### Work task
In the entries that follow, the first line to write out is the one containing "camera: 30 degrees right, 0 degrees up", and the last is the one containing "(528, 125) = (863, 256): red cylinder -> none". Reproduce that stretch exactly, with nothing before or after it.

Records from a data source:
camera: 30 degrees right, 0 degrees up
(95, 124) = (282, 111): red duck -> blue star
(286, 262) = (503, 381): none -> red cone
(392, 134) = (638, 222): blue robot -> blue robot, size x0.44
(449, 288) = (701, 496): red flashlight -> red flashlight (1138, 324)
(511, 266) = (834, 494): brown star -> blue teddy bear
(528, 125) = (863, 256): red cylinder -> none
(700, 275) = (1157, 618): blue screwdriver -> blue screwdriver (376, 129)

...

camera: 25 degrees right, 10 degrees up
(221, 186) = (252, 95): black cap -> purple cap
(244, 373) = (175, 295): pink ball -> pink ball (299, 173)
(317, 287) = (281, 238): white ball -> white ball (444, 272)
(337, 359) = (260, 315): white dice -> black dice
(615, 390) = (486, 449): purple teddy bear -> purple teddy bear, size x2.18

---

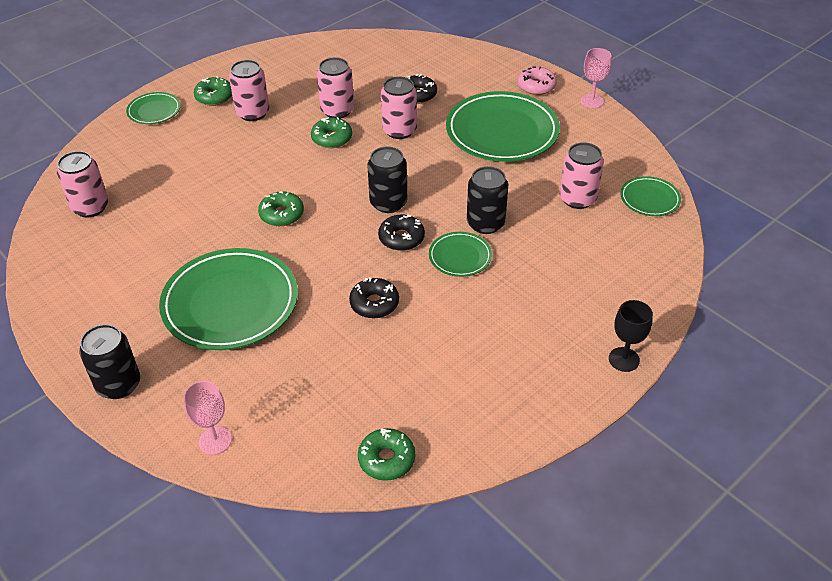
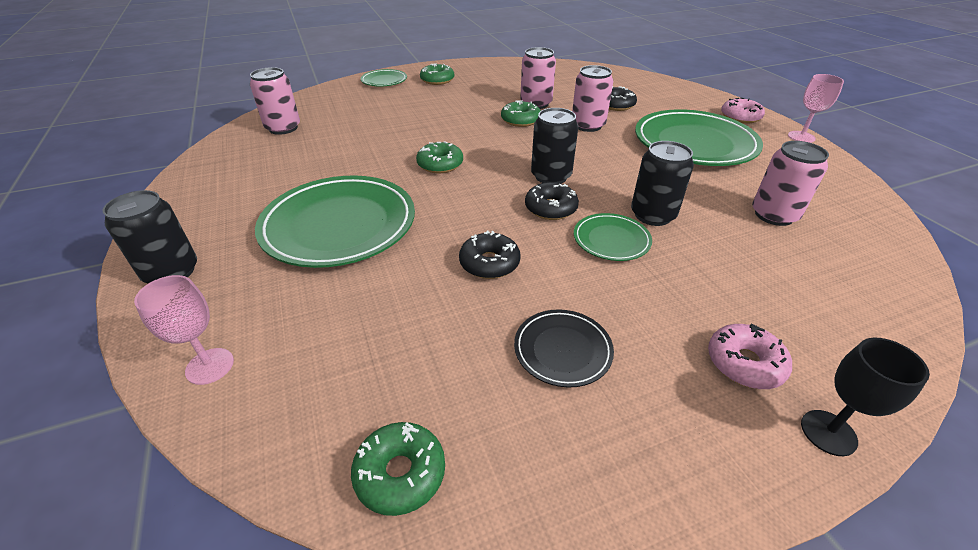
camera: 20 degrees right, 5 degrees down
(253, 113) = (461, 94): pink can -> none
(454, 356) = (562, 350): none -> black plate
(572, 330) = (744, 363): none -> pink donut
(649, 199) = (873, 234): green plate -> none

### Solution to the problem
camera: 30 degrees right, 0 degrees up
(95, 124) = (282, 111): red duck -> blue star
(286, 262) = (503, 381): none -> red cone
(392, 134) = (638, 222): blue robot -> blue robot, size x0.44
(449, 288) = (701, 496): red flashlight -> red flashlight (1138, 324)
(511, 266) = (834, 494): brown star -> blue teddy bear
(528, 125) = (863, 256): red cylinder -> none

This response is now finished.